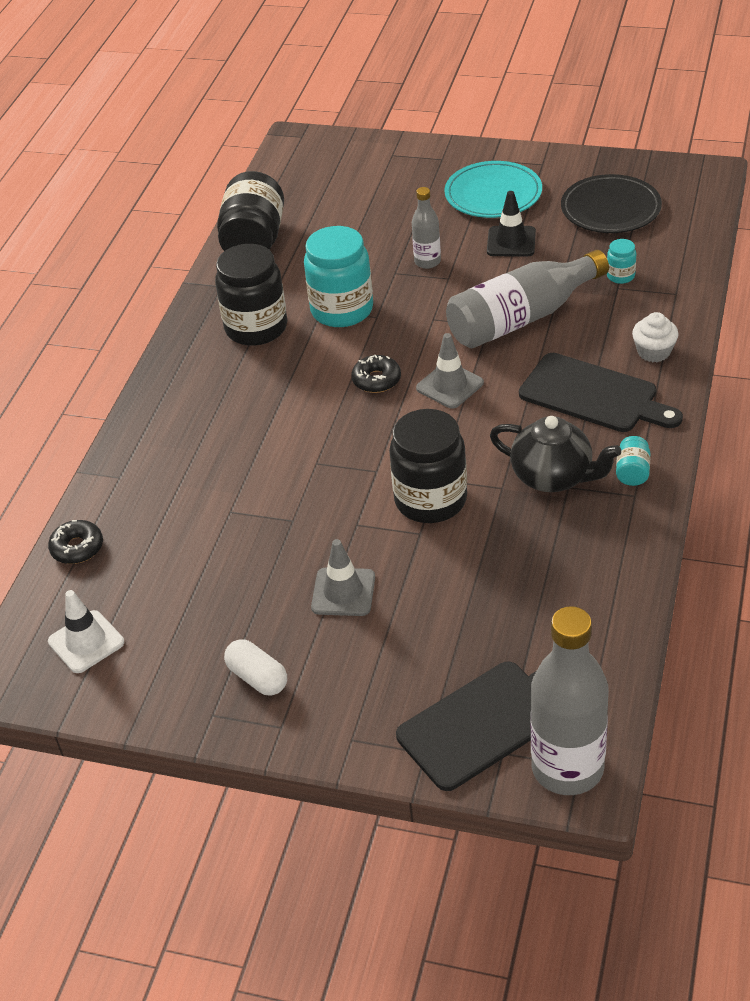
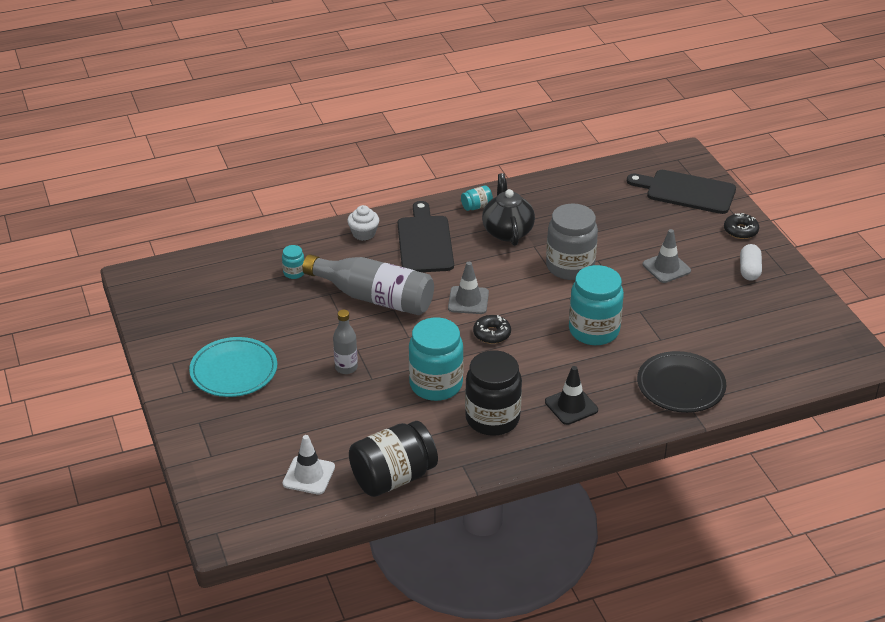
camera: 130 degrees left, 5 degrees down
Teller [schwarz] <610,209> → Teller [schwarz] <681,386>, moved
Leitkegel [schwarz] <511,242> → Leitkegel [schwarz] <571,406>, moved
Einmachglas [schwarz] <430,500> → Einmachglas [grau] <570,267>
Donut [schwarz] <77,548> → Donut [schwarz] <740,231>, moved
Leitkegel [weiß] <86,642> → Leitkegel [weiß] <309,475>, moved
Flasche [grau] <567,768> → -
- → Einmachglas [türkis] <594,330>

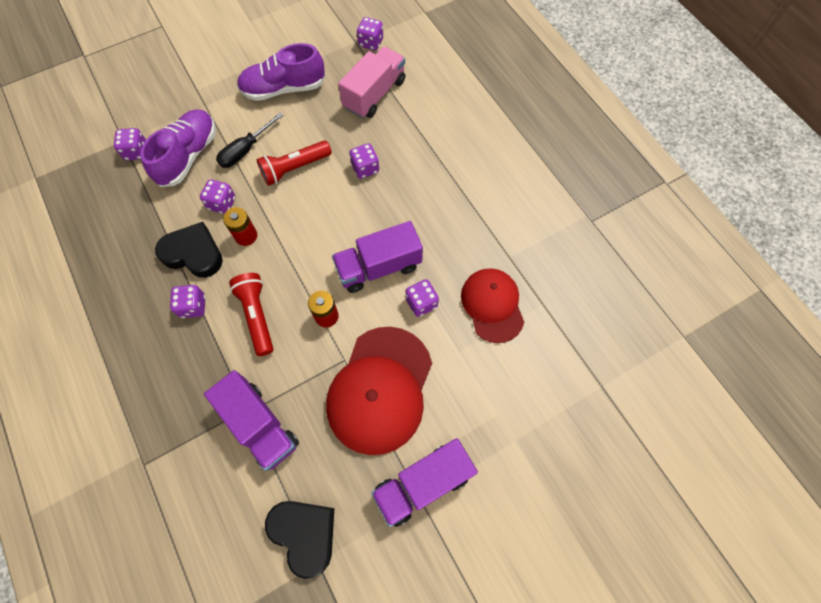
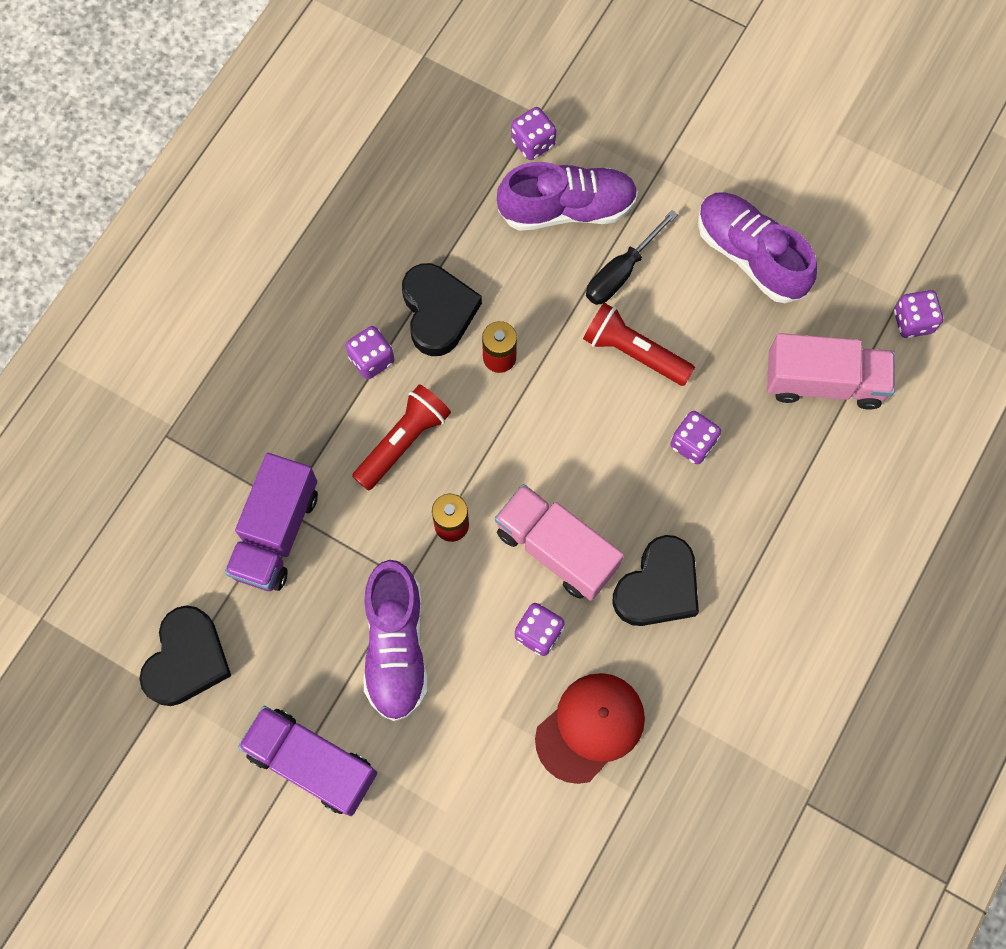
camera: 60 degrees right, 5 degrees up
Schraubenzieher [schwarz] <245,150> → Schraubenzieher [schwarz] <621,272>, 60 degrees counterclockwise
Spielwürfel [lila] <222,203> → -
Lastwagen [lila] <379,267> → Lastwagen [rosa] <556,549>
Kappe [rot] <380,389> → Schuh [lila] <396,647>
- → Herz [schwarz] <658,587>

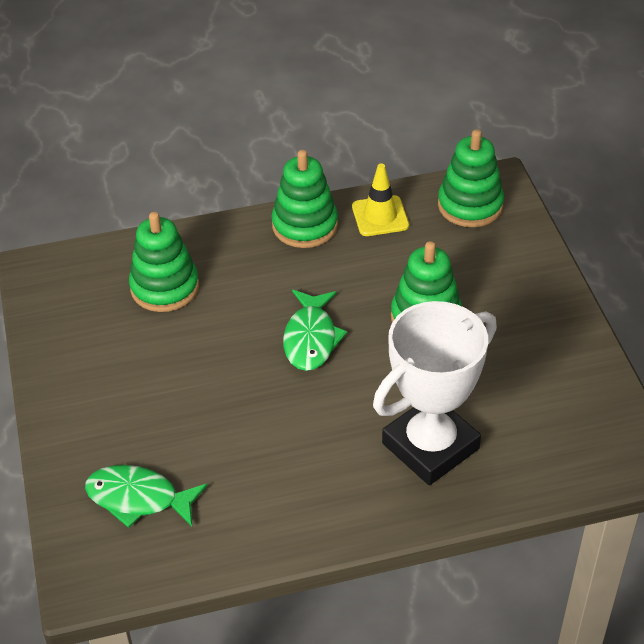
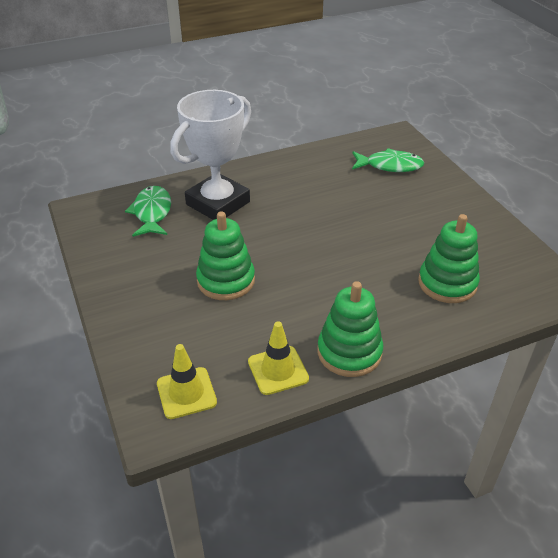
camera: 170 degrees right, 5 degrees down
Stapelspielzeug [grün] <470,205> → Leitkegel [gelb] <186,393>
Fisch [grün] <311,338> → Fisch [grün] <152,213>, moved

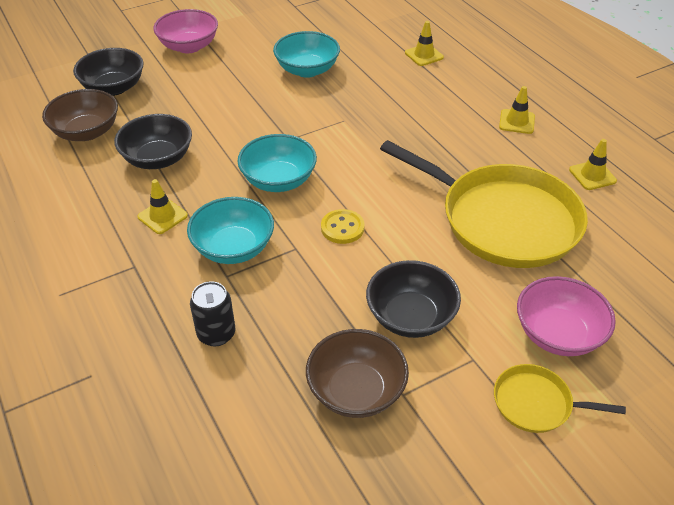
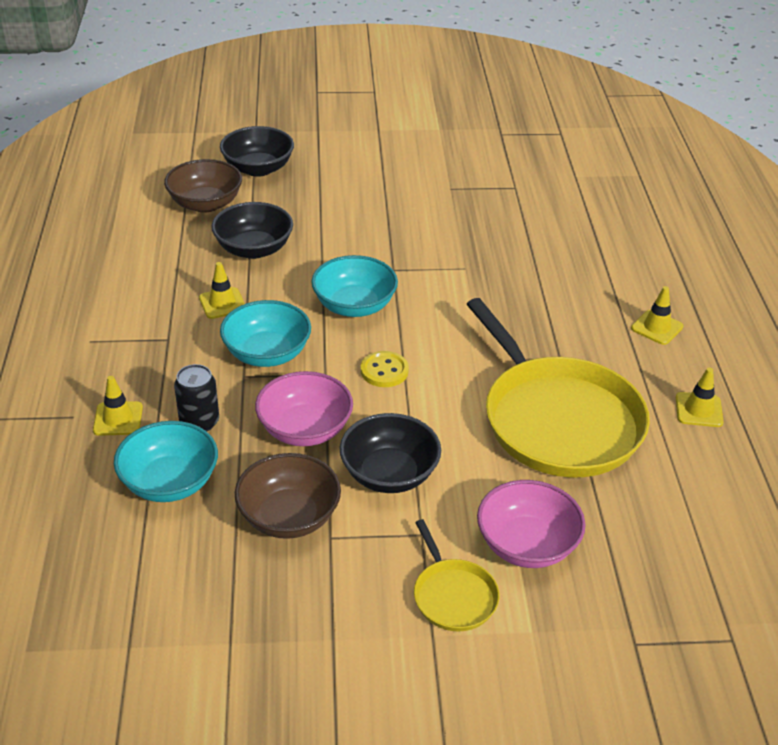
camera: 25 degrees right, 5 degrees down
Schüssel [rosa] <189,46> → Schüssel [rosa] <305,429>, moved
Leitkegel [gelb] <424,55> → Leitkegel [gelb] <118,419>, moved
Schüssel [türkis] <307,70> → Schüssel [türkis] <170,482>, moved
Pfanne [gelb] <536,403> → Pfanne [gelb] <453,596>, 150 degrees counterclockwise

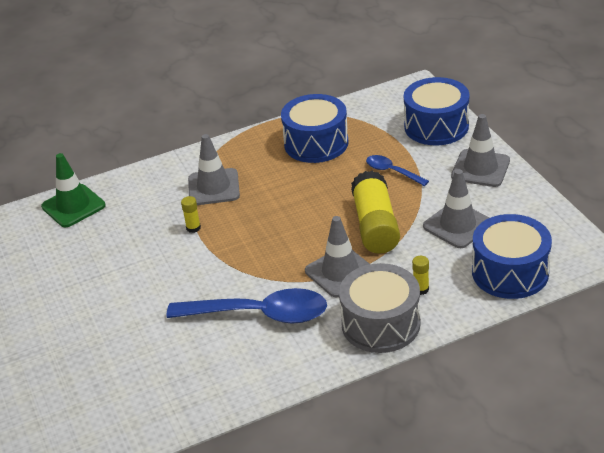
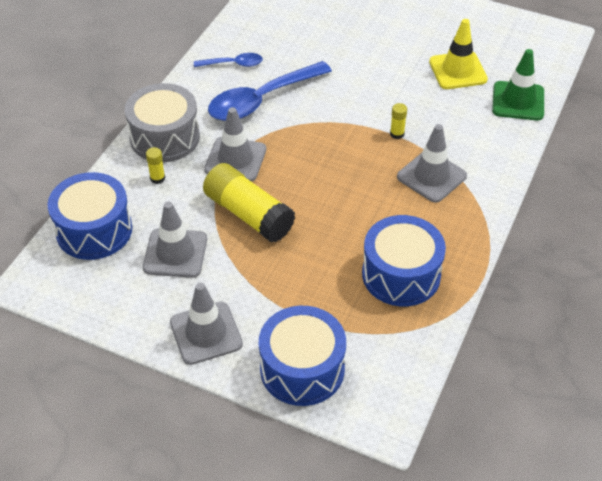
camera: 135 degrees right, 10 degrees up
Löffel [blau] <392,171> → Löffel [blau] <233,64>, moved
- → Leitkegel [gelb] <457,71>

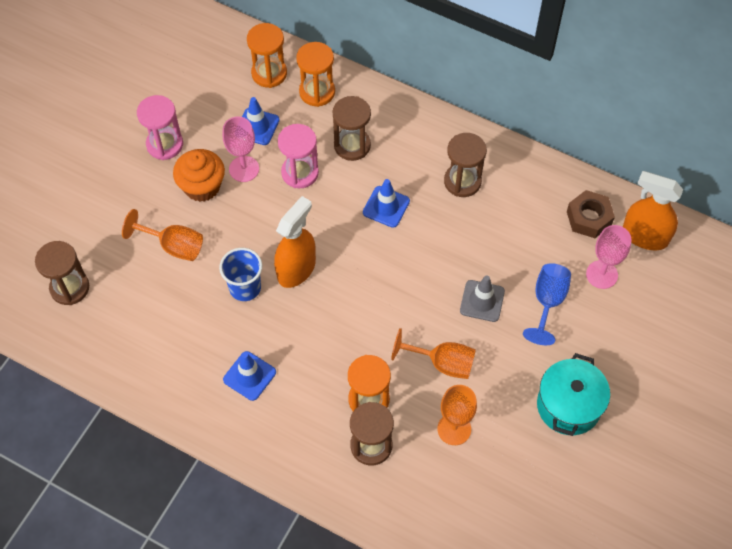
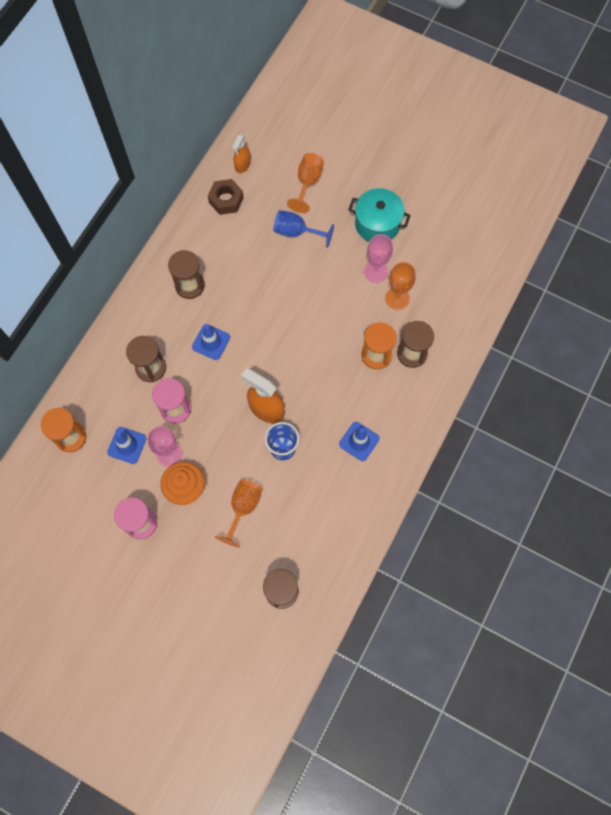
camera: 90 degrees left, 10 degrees up
Sanduhr [orange] <317,92> → -
Sprühflasche [orange] <644,236> → Sprühflasche [orange] <242,165>, x0.60
Kelch [rosa] <601,274> → Kelch [rosa] <376,271>, moved
Leitkegel [grau] <482,301> → -
Kelch [orange] <442,363> → Kelch [orange] <308,183>, moved

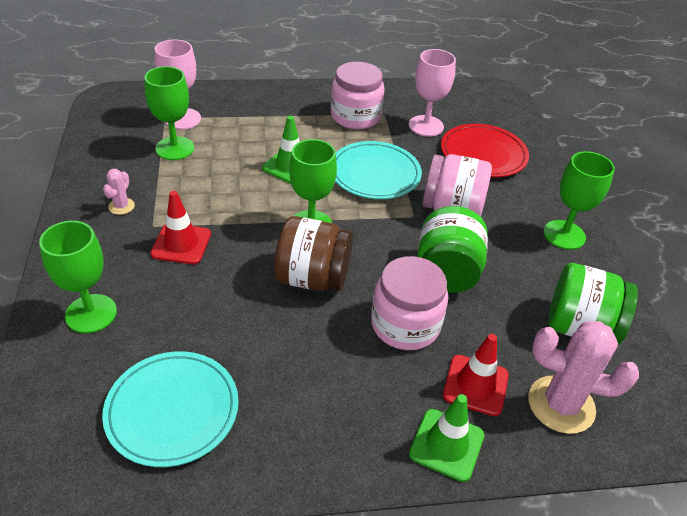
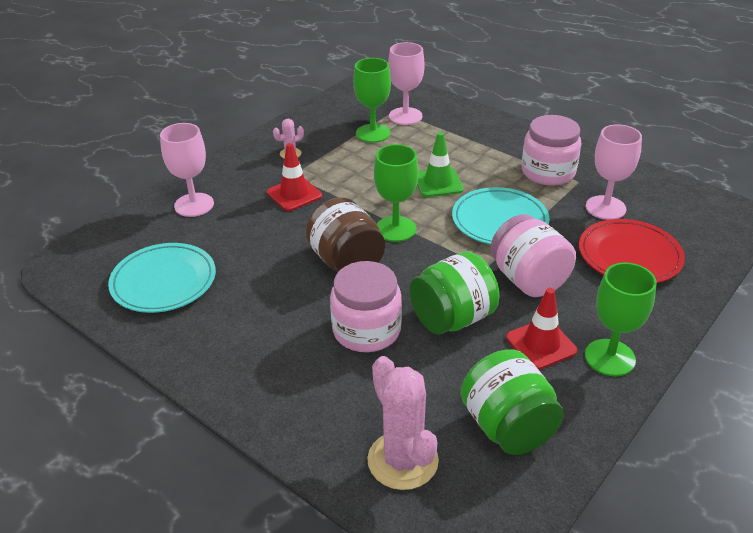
camera: 50 degrees right, 5 degrees down
Kelch [grün] <91,313> → Kelch [rosa] <194,205>
Leitkegel [rot] <475,385> → Leitkegel [rot] <541,344>, moved
Leitkegel [grün] <446,444> → -

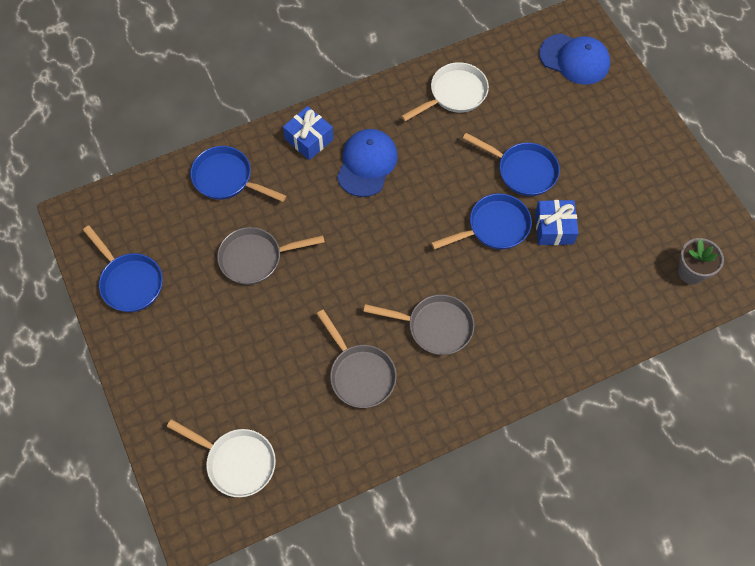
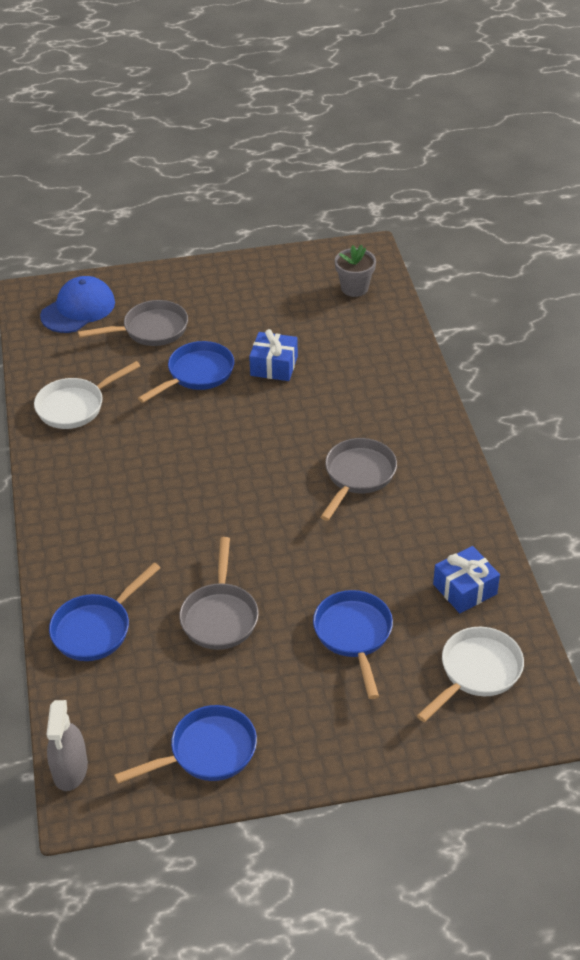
camera: 75 degrees left, 20 degrees down
Pfanne [weiß] <454,94> → Pfanne [weiß] <75,406>, 105 degrees counterclockwise
Geschenk [blau] <309,139> → Geschenk [blau] <465,589>, moved
Kappe [blau] <367,164> → -
Pfanne [blau] <494,227> → Pfanne [blau] <354,635>, moved
Pfanne [grau] <360,374> → Pfanne [grau] <150,330>, moved
- → Sprühflasche [grau] <70,769>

* * * * * * * * *

Exclude the images and copy every record above exactly.

camera: 130 degrees left, 5 degrees down
Teller [schwarz] <610,209> → Teller [schwarz] <681,386>, moved
Leitkegel [schwarz] <511,242> → Leitkegel [schwarz] <571,406>, moved
Einmachglas [schwarz] <430,500> → Einmachglas [grau] <570,267>
Donut [schwarz] <77,548> → Donut [schwarz] <740,231>, moved
Leitkegel [weiß] <86,642> → Leitkegel [weiß] <309,475>, moved
Flasche [grau] <567,768> → -
- → Einmachglas [türkis] <594,330>

camera: 60 degrees right, 5 degrees up
Schraubenzieher [schwarz] <245,150> → Schraubenzieher [schwarz] <621,272>, 60 degrees counterclockwise
Spielwürfel [lila] <222,203> → -
Lastwagen [lila] <379,267> → Lastwagen [rosa] <556,549>
Kappe [rot] <380,389> → Schuh [lila] <396,647>
- → Herz [schwarz] <658,587>

camera: 170 degrees right, 5 degrees down
Stapelspielzeug [grün] <470,205> → Leitkegel [gelb] <186,393>
Fisch [grün] <311,338> → Fisch [grün] <152,213>, moved

camera: 25 degrees right, 5 degrees down
Schüssel [rosa] <189,46> → Schüssel [rosa] <305,429>, moved
Leitkegel [gelb] <424,55> → Leitkegel [gelb] <118,419>, moved
Schüssel [türkis] <307,70> → Schüssel [türkis] <170,482>, moved
Pfanne [gelb] <536,403> → Pfanne [gelb] <453,596>, 150 degrees counterclockwise

camera: 135 degrees right, 10 degrees up
Löffel [blau] <392,171> → Löffel [blau] <233,64>, moved
- → Leitkegel [gelb] <457,71>

camera: 90 degrees left, 10 degrees up
Sanduhr [orange] <317,92> → -
Sprühflasche [orange] <644,236> → Sprühflasche [orange] <242,165>, x0.60
Kelch [rosa] <601,274> → Kelch [rosa] <376,271>, moved
Leitkegel [grau] <482,301> → -
Kelch [orange] <442,363> → Kelch [orange] <308,183>, moved

camera: 50 degrees right, 5 degrees down
Kelch [grün] <91,313> → Kelch [rosa] <194,205>
Leitkegel [rot] <475,385> → Leitkegel [rot] <541,344>, moved
Leitkegel [grün] <446,444> → -

camera: 75 degrees left, 20 degrees down
Pfanne [weiß] <454,94> → Pfanne [weiß] <75,406>, 105 degrees counterclockwise
Geschenk [blau] <309,139> → Geschenk [blau] <465,589>, moved
Kappe [blau] <367,164> → -
Pfanne [blau] <494,227> → Pfanne [blau] <354,635>, moved
Pfanne [grau] <360,374> → Pfanne [grau] <150,330>, moved
- → Sprühflasche [grau] <70,769>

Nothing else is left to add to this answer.